- _Work to complete_:
Copy all lines below that use the word "satellite".

--- Input Enclosed Below ---

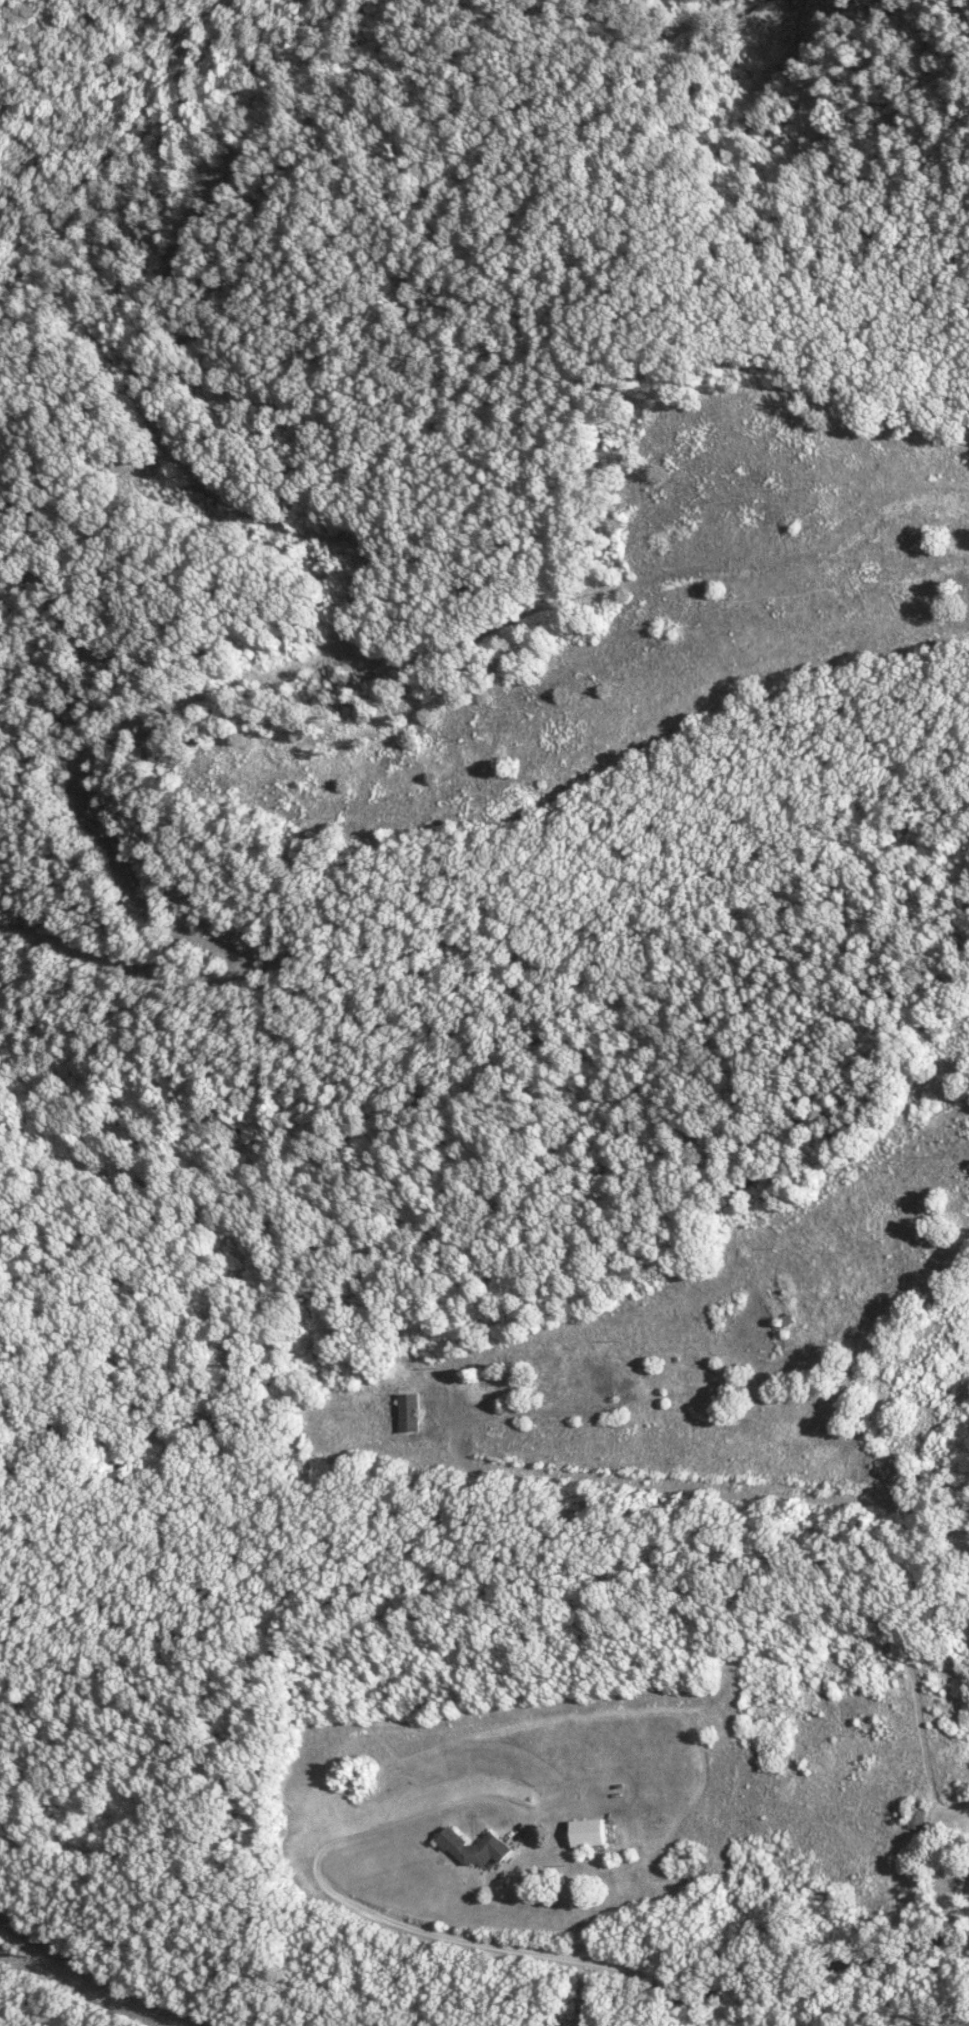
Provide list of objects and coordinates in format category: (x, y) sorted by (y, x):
building: (408, 1412)
road: (850, 1432)
building: (916, 1814)
building: (589, 1830)
building: (475, 1847)
road: (591, 1880)
road: (763, 1979)
road: (100, 1981)

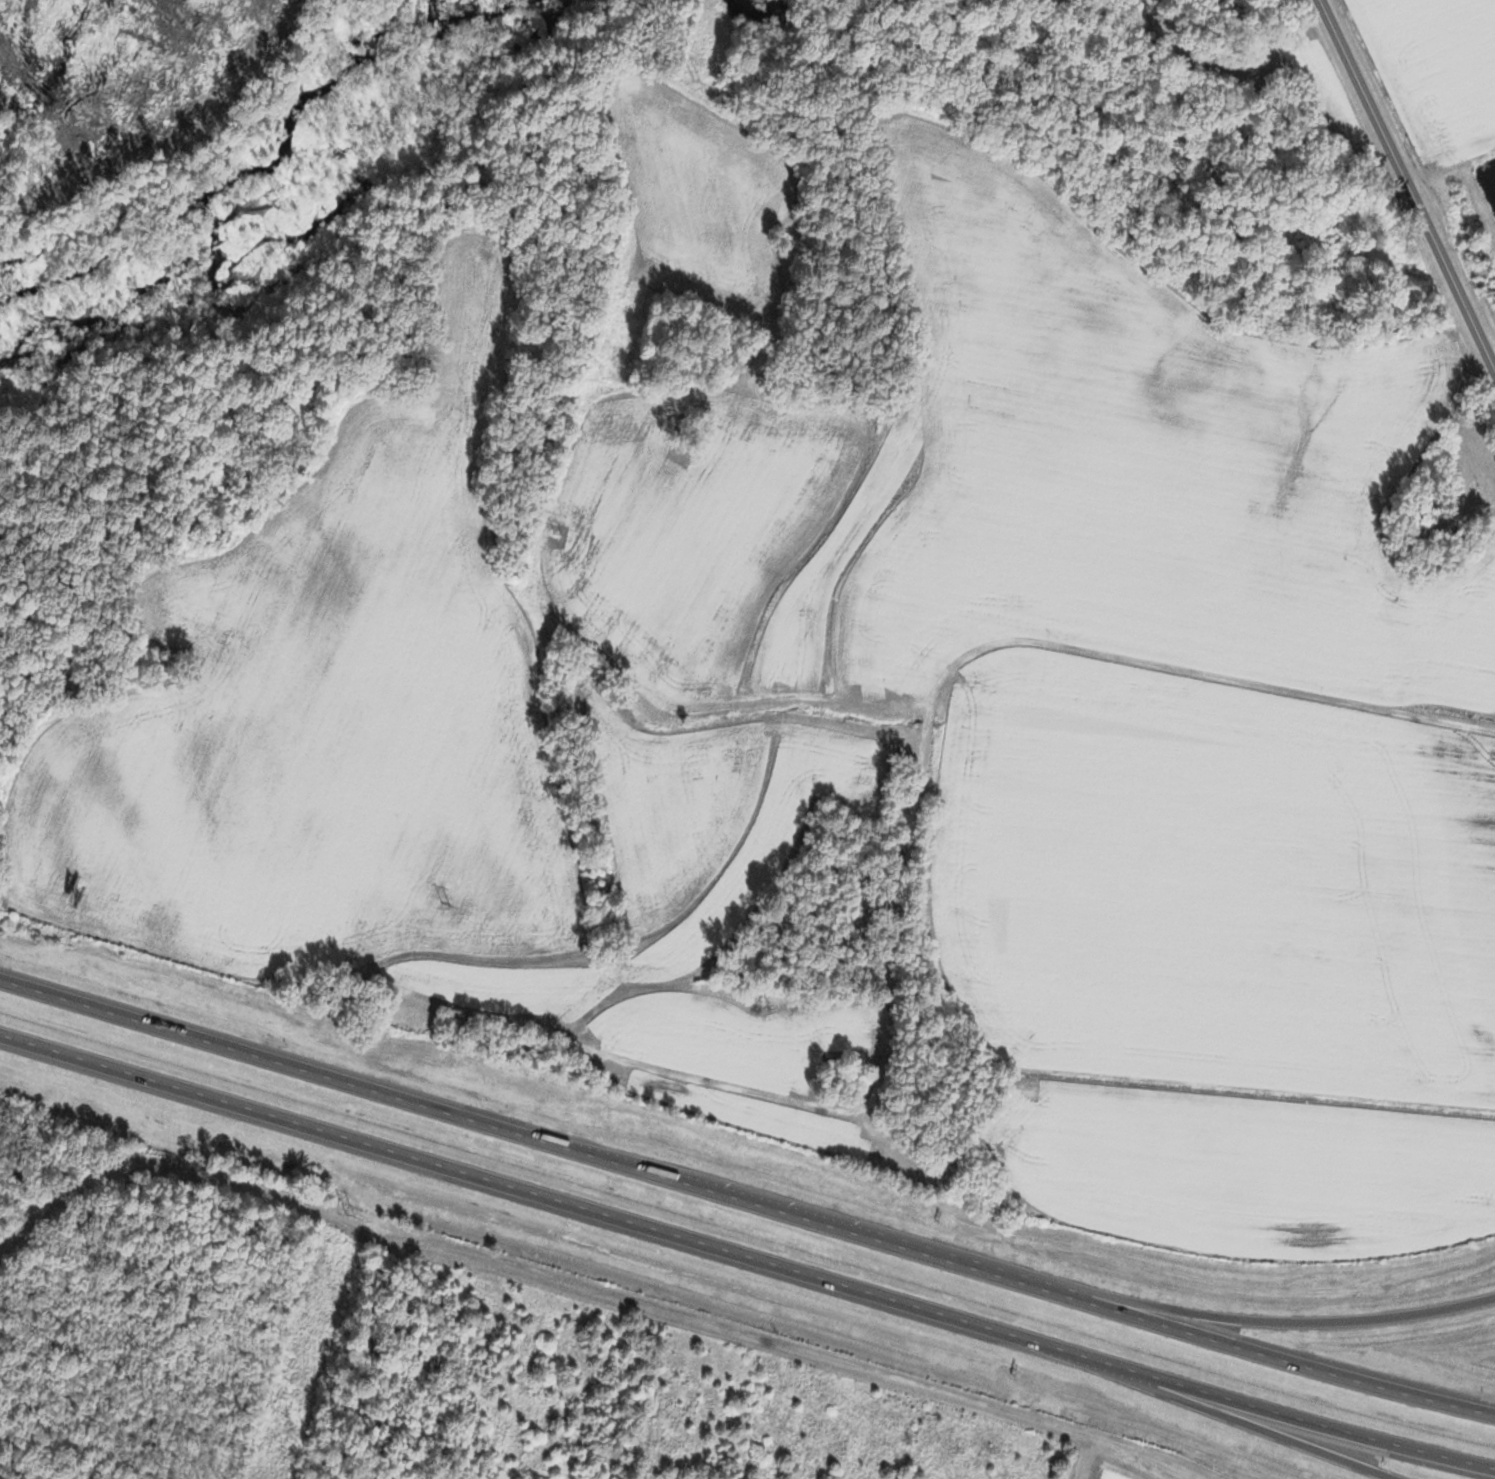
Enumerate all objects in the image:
power tower: (686, 81)
road: (1407, 184)
building: (1470, 466)
power tower: (558, 535)
power tower: (445, 904)
road: (747, 1199)
power tower: (346, 1217)
road: (746, 1255)
road: (1207, 1316)
road: (1095, 1370)

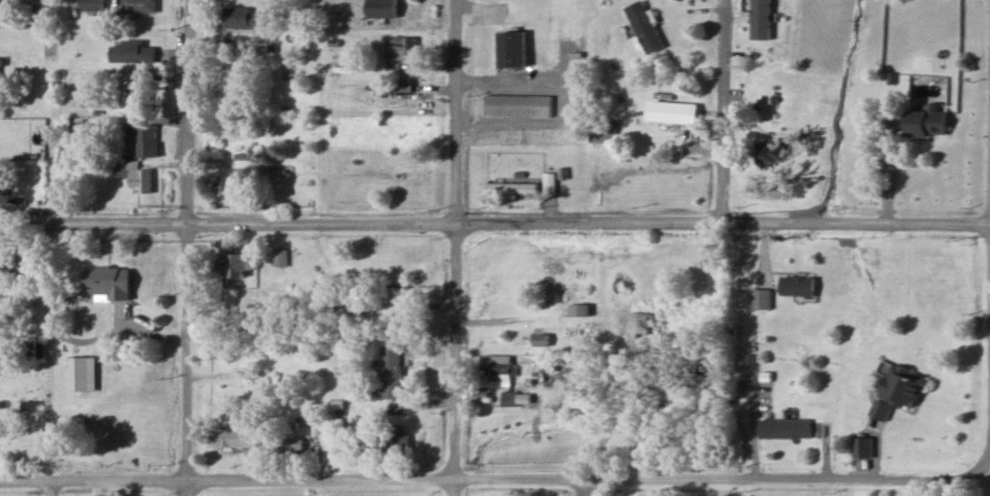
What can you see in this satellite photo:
building: (2, 4)
building: (91, 6)
building: (137, 6)
building: (385, 8)
building: (39, 11)
building: (244, 18)
building: (765, 19)
building: (648, 28)
building: (400, 48)
building: (516, 49)
building: (132, 51)
building: (0, 88)
building: (141, 93)
building: (519, 106)
building: (682, 111)
road: (722, 111)
building: (928, 121)
building: (401, 134)
building: (148, 141)
building: (772, 151)
road: (889, 167)
building: (141, 181)
building: (409, 182)
building: (234, 183)
building: (512, 187)
road: (494, 222)
road: (184, 248)
road: (451, 248)
building: (239, 266)
building: (2, 267)
building: (342, 267)
building: (112, 282)
building: (797, 286)
building: (760, 298)
building: (640, 325)
building: (542, 340)
building: (501, 366)
building: (391, 371)
building: (80, 374)
building: (257, 378)
building: (899, 392)
building: (757, 397)
building: (507, 399)
building: (29, 407)
building: (784, 429)
building: (239, 438)
building: (392, 443)
building: (285, 444)
building: (860, 448)
road: (472, 477)
road: (974, 478)
road: (54, 488)

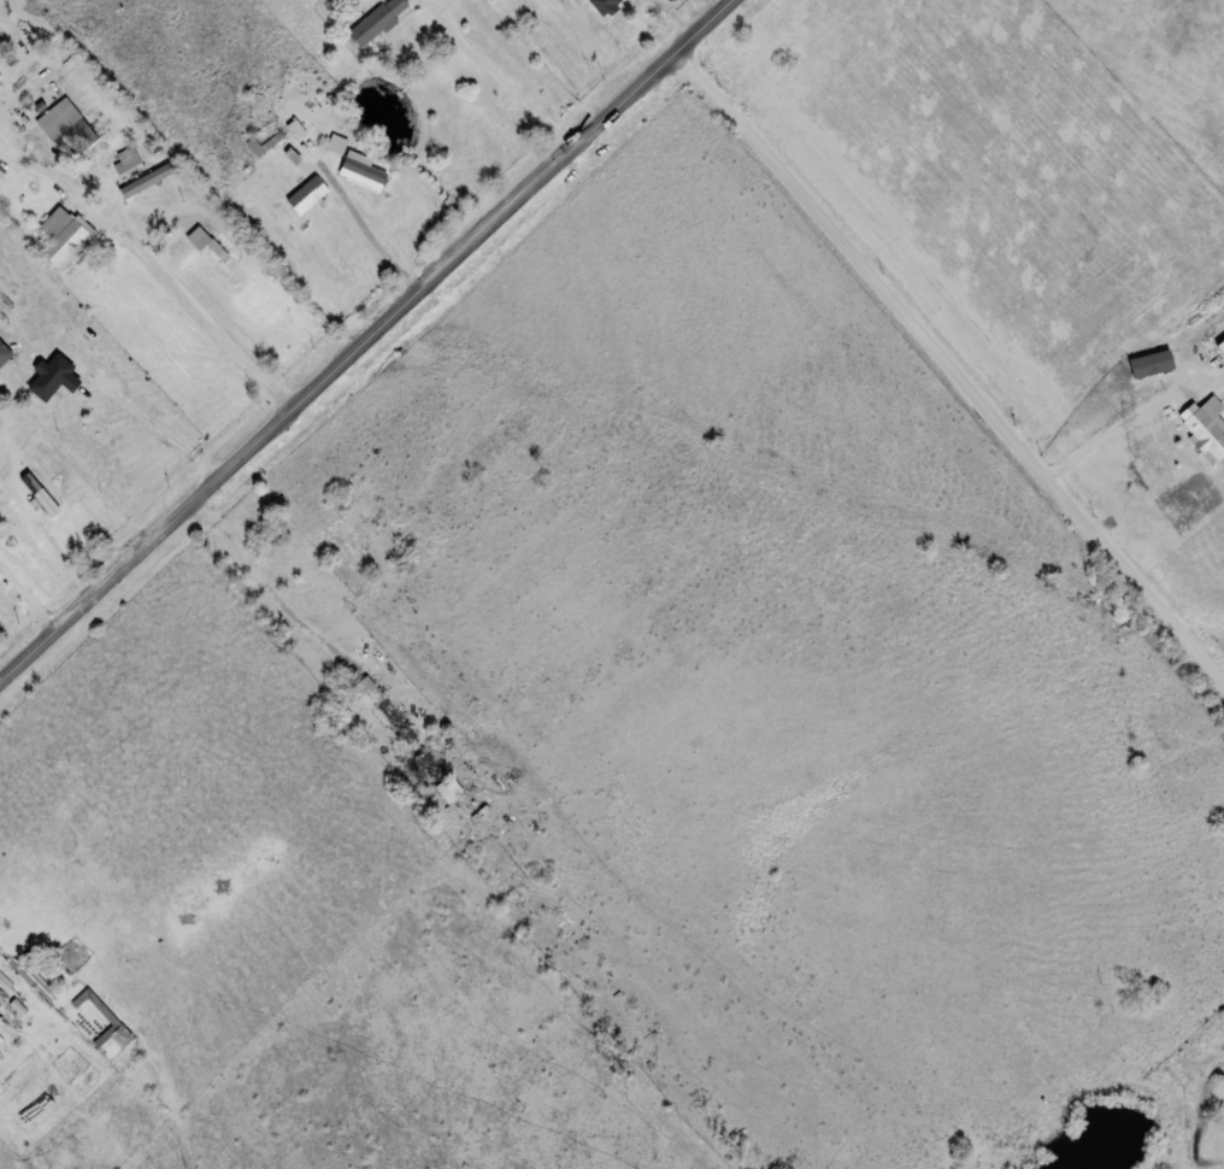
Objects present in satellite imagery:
building: (601, 5)
road: (677, 18)
building: (376, 21)
road: (558, 59)
road: (497, 74)
building: (65, 129)
building: (135, 172)
building: (304, 194)
road: (371, 222)
building: (63, 237)
building: (209, 253)
road: (192, 305)
road: (368, 345)
road: (950, 369)
road: (1122, 425)
building: (1205, 432)
road: (162, 436)
road: (52, 538)
road: (276, 599)
road: (29, 602)
building: (395, 721)
building: (427, 763)
building: (446, 789)
building: (61, 1007)

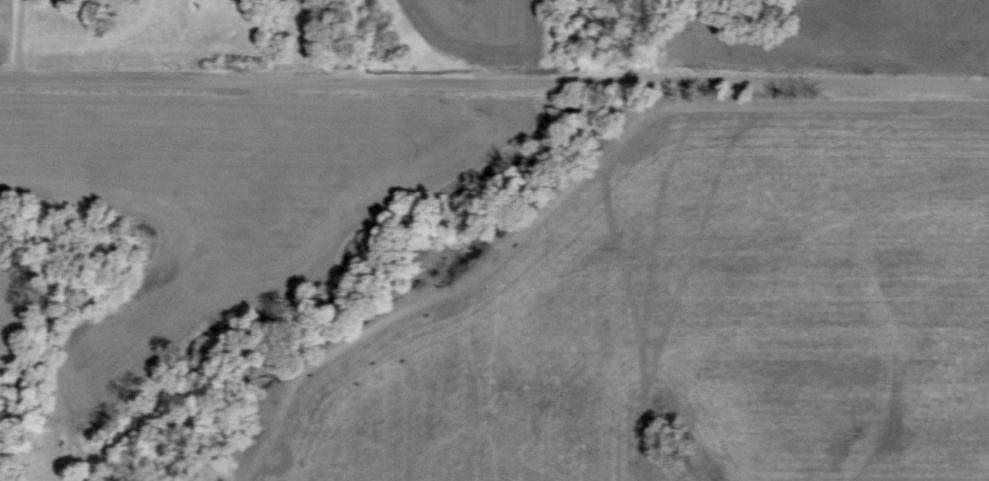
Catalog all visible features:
road: (15, 39)
road: (494, 81)

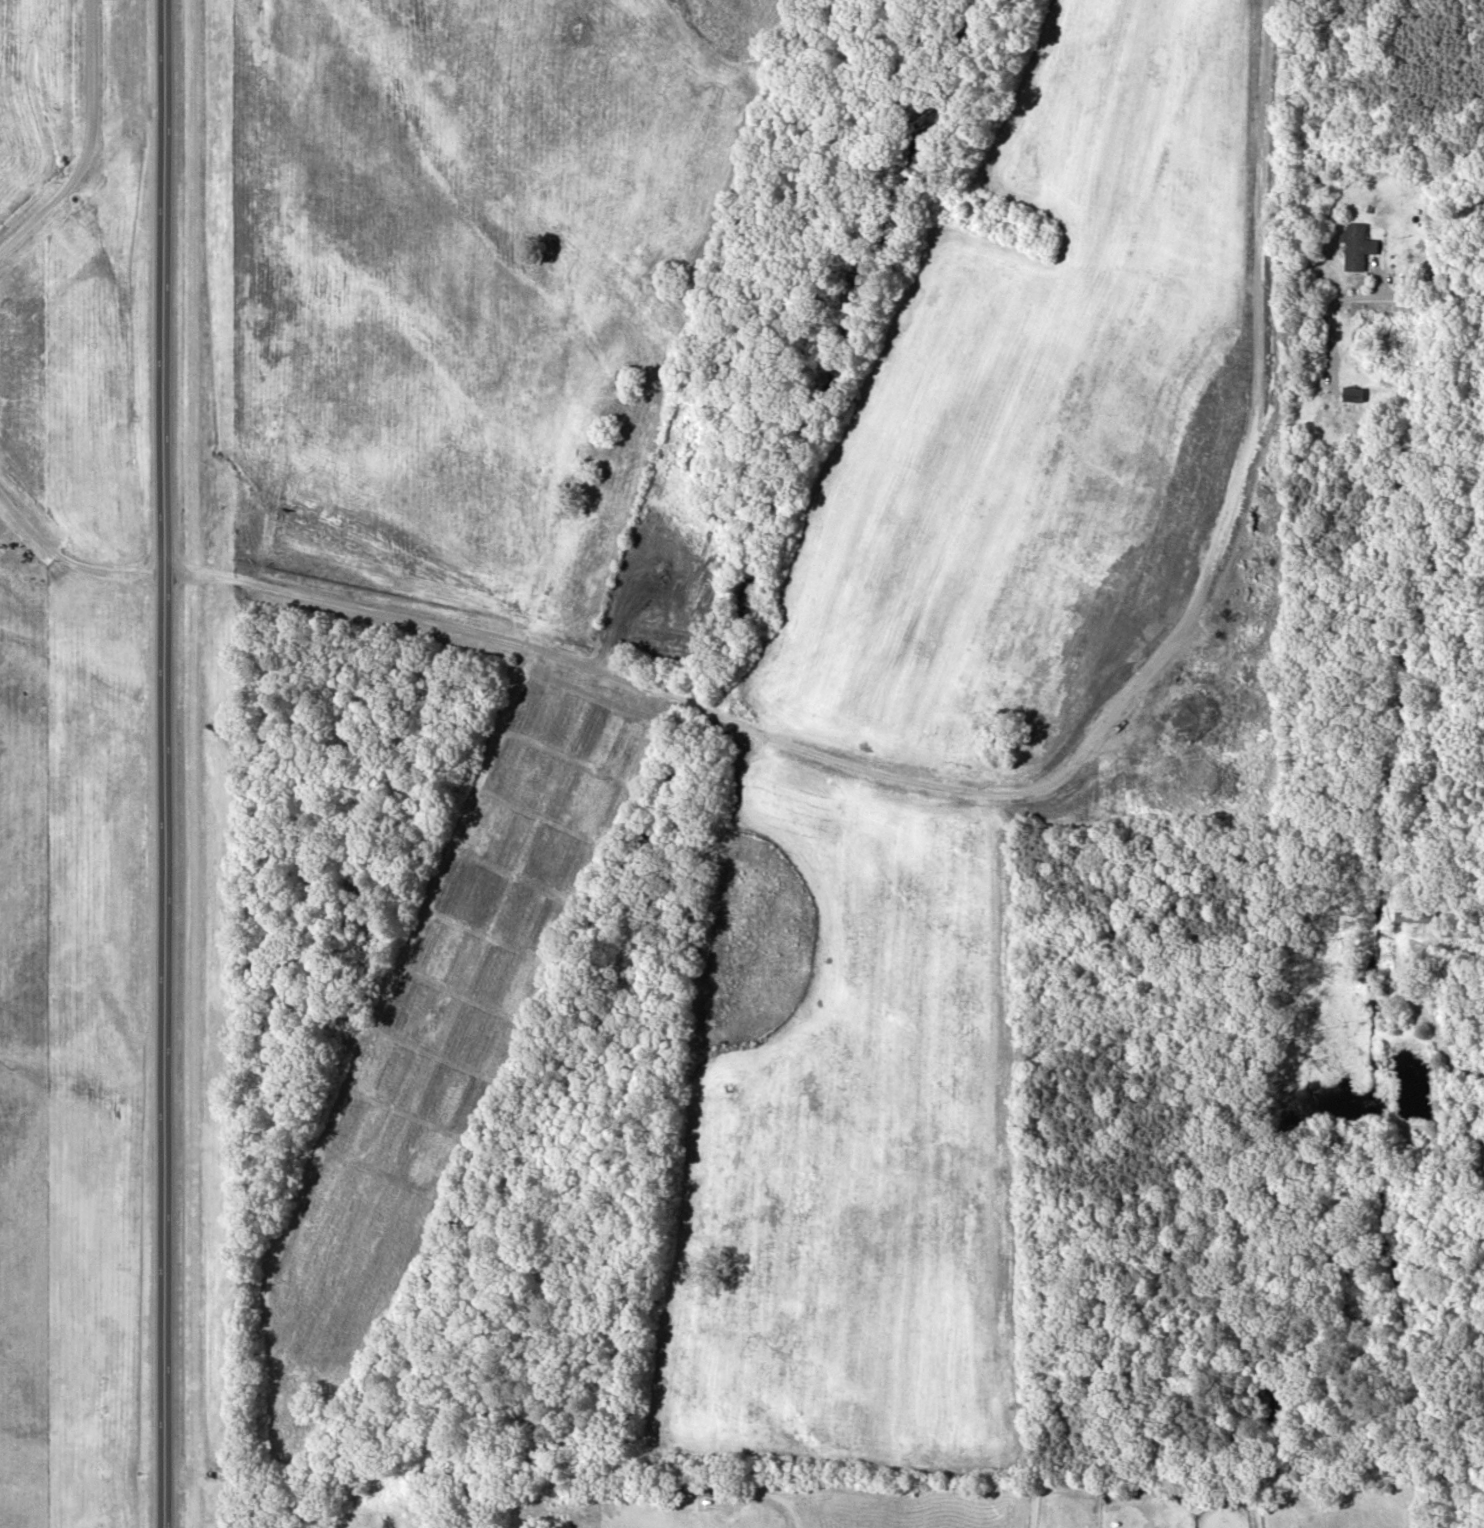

--- End of Enclosed Input ---

- _Problem solution_:
What can you see in this satellite photo:
Objects present in satellite imagery:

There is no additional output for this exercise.